Records from a collection:
============================================================
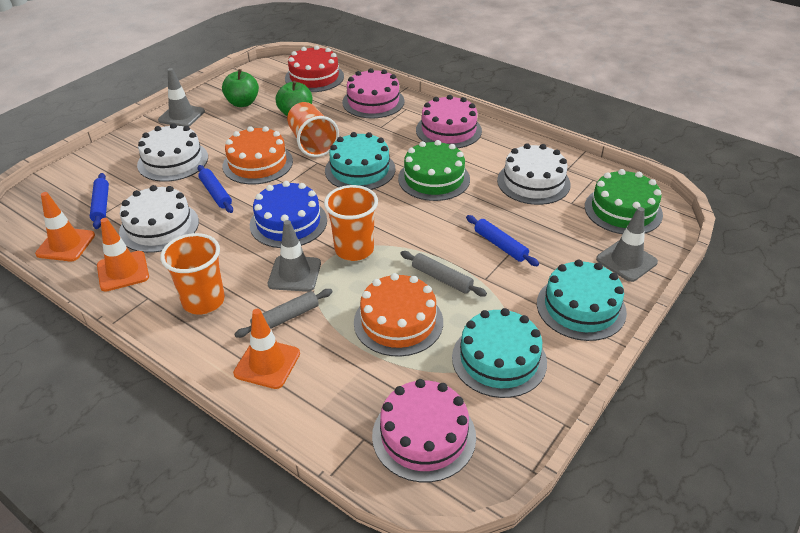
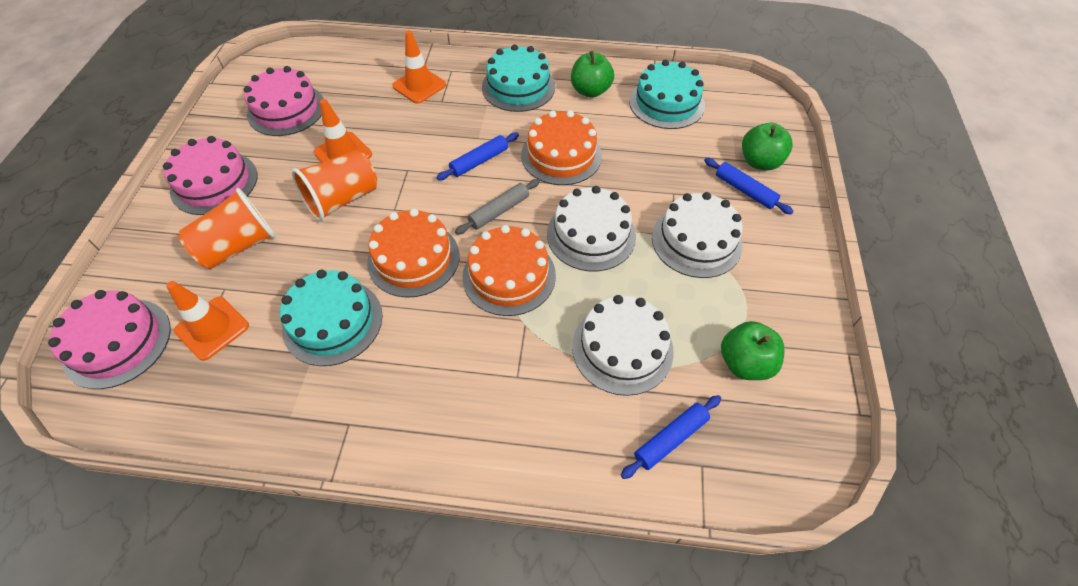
blue cake: [250,181,327,248] = 1 -> none = 0
green apple: [222,69,259,107] [275,81,312,116] = 2 -> [571,51,614,98] [721,321,785,380] [742,123,793,170] = 3
green cake: [398,140,470,201] [585,169,663,234] = 2 -> none = 0
grey rolling pin: [234,289,333,338] [400,251,487,296] = 2 -> [455,179,540,235] = 1
grey traffic cone: [158,68,205,126] [268,220,321,292] [596,207,658,282] = 3 -> none = 0
orange cake: [223,126,293,184] [354,273,443,357] = 2 -> [367,209,459,298] [462,225,556,316] [521,110,602,185] = 3
orange cup: [161,233,225,314] [287,102,339,157] [324,185,378,261] = 3 -> [178,188,276,269] [292,150,378,221] = 2
red cake: [285,45,344,92] = 1 -> none = 0

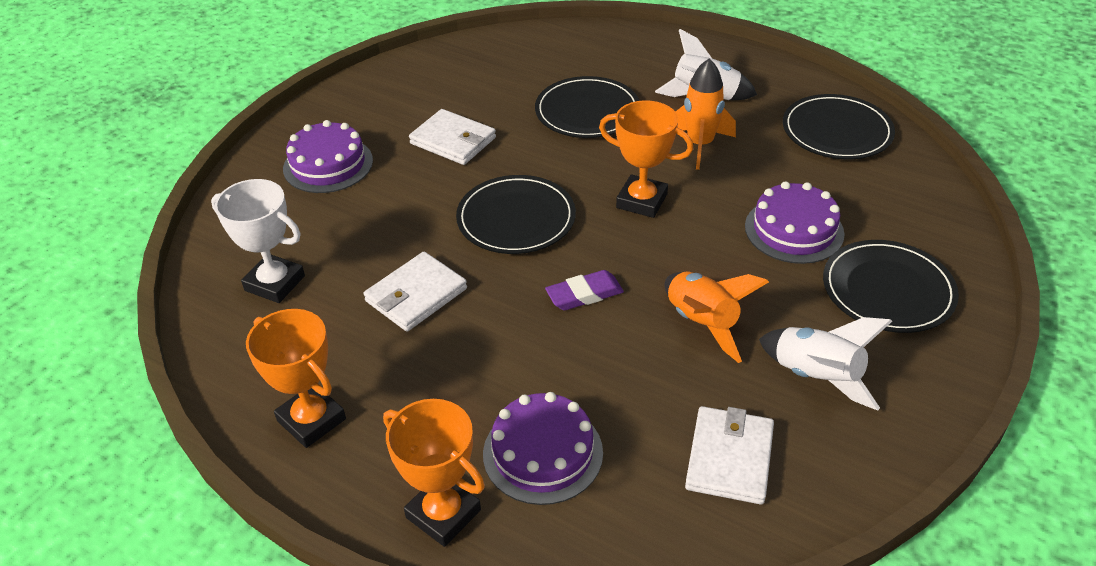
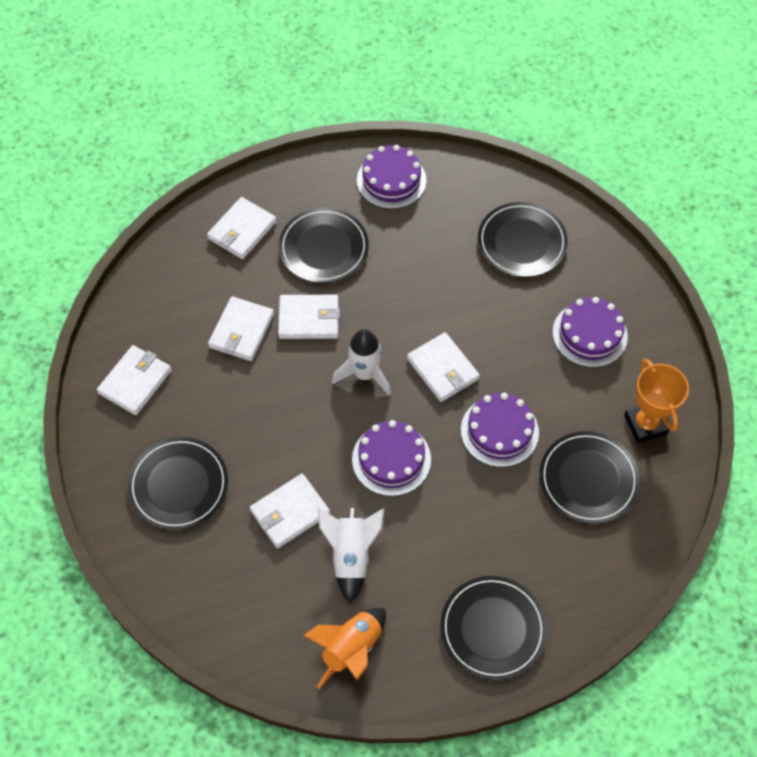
black plate: [456,175,576,254] [535,76,640,138] [783,94,895,159] [823,240,959,333] = 4 -> [128,437,228,530] [279,208,369,283] [440,576,547,681] [478,202,568,277] [539,431,640,524] = 5
orange rocket: [664,272,769,363] [675,59,736,170] = 2 -> [303,608,386,689] = 1
orange trophy: [246,309,346,448] [383,399,485,547] [599,100,693,218] = 3 -> [624,359,689,443] = 1
purple cake: [283,120,373,193] [483,392,603,505] [745,181,845,264] = 3 -> [352,420,431,496] [357,145,426,209] [461,393,539,467] [552,297,628,367] = 4
purple eraser: [545,270,624,310] = 1 -> none = 0
white trophy: [211,179,305,303] = 1 -> none = 0
white wallet: [364,252,467,332] [409,109,496,165] [685,406,774,505] = 3 -> [97,345,172,415] [207,197,277,259] [208,296,274,361] [250,474,330,548] [278,295,340,339] [407,332,480,402] = 6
============================================================
Exercise brief.
Every line above is to be duplicated exactly; no picture should be carried over.

Written answer.
blue cake: [250,181,327,248] = 1 -> none = 0
green apple: [222,69,259,107] [275,81,312,116] = 2 -> [571,51,614,98] [721,321,785,380] [742,123,793,170] = 3
green cake: [398,140,470,201] [585,169,663,234] = 2 -> none = 0
grey rolling pin: [234,289,333,338] [400,251,487,296] = 2 -> [455,179,540,235] = 1
grey traffic cone: [158,68,205,126] [268,220,321,292] [596,207,658,282] = 3 -> none = 0
orange cake: [223,126,293,184] [354,273,443,357] = 2 -> [367,209,459,298] [462,225,556,316] [521,110,602,185] = 3
orange cup: [161,233,225,314] [287,102,339,157] [324,185,378,261] = 3 -> [178,188,276,269] [292,150,378,221] = 2
red cake: [285,45,344,92] = 1 -> none = 0

black plate: [456,175,576,254] [535,76,640,138] [783,94,895,159] [823,240,959,333] = 4 -> [128,437,228,530] [279,208,369,283] [440,576,547,681] [478,202,568,277] [539,431,640,524] = 5
orange rocket: [664,272,769,363] [675,59,736,170] = 2 -> [303,608,386,689] = 1
orange trophy: [246,309,346,448] [383,399,485,547] [599,100,693,218] = 3 -> [624,359,689,443] = 1
purple cake: [283,120,373,193] [483,392,603,505] [745,181,845,264] = 3 -> [352,420,431,496] [357,145,426,209] [461,393,539,467] [552,297,628,367] = 4
purple eraser: [545,270,624,310] = 1 -> none = 0
white trophy: [211,179,305,303] = 1 -> none = 0
white wallet: [364,252,467,332] [409,109,496,165] [685,406,774,505] = 3 -> [97,345,172,415] [207,197,277,259] [208,296,274,361] [250,474,330,548] [278,295,340,339] [407,332,480,402] = 6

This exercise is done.